(Material provided)

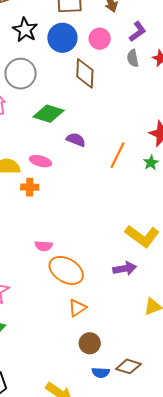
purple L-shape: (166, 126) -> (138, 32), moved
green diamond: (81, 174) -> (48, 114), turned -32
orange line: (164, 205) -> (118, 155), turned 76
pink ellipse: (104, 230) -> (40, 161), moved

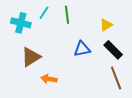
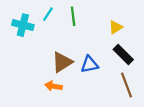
blue triangle: (82, 49) -> (89, 64), moved
brown triangle: (31, 57) -> (62, 62), moved

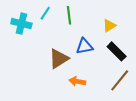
blue triangle: (89, 64) -> (85, 46), moved
brown line: (127, 85) -> (120, 80), turned 60
orange arrow: (53, 86) -> (77, 81), moved

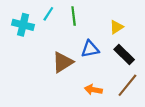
orange arrow: (77, 81) -> (93, 90), moved

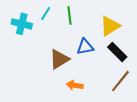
yellow triangle: (116, 27) -> (110, 26), size x1.5
orange arrow: (93, 90) -> (75, 85), moved

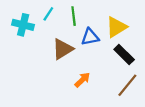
blue triangle: (85, 47) -> (90, 37), moved
brown triangle: (59, 59) -> (63, 49), moved
orange arrow: (75, 85) -> (82, 80), moved, turned 126

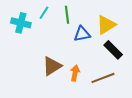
brown triangle: (63, 49) -> (52, 66), moved
orange arrow: (82, 80) -> (75, 73), turned -35
brown line: (127, 85) -> (103, 78), moved, turned 30

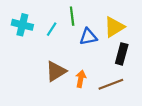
cyan line: (44, 13) -> (52, 29), moved
black rectangle: (113, 50) -> (122, 54), turned 60

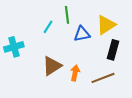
cyan cross: (22, 25) -> (14, 47), moved, turned -30

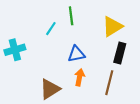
blue triangle: (82, 34) -> (76, 54), moved
brown triangle: (52, 66) -> (50, 89), moved
brown line: (103, 78) -> (109, 83), turned -55

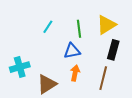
green line: (71, 16) -> (79, 29), moved
cyan cross: (15, 50) -> (20, 67), moved

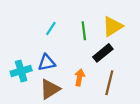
black rectangle: (113, 50) -> (103, 53), moved, turned 36
blue triangle: (72, 51) -> (47, 63), moved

(End Material provided)

Task item →
Transcribe, exactly and without pictures, everything in the data from the line with "blue triangle: (85, 47) -> (90, 37), moved" down to the line with "cyan cross: (15, 50) -> (20, 67), moved", both included.

Answer to the exercise →
blue triangle: (85, 47) -> (90, 37), moved
brown triangle: (59, 59) -> (63, 49), moved
orange arrow: (75, 85) -> (82, 80), moved, turned 126

brown triangle: (63, 49) -> (52, 66), moved
orange arrow: (82, 80) -> (75, 73), turned -35
brown line: (127, 85) -> (103, 78), moved, turned 30

cyan line: (44, 13) -> (52, 29), moved
black rectangle: (113, 50) -> (122, 54), turned 60

cyan cross: (22, 25) -> (14, 47), moved, turned -30

blue triangle: (82, 34) -> (76, 54), moved
brown triangle: (52, 66) -> (50, 89), moved
brown line: (103, 78) -> (109, 83), turned -55

green line: (71, 16) -> (79, 29), moved
cyan cross: (15, 50) -> (20, 67), moved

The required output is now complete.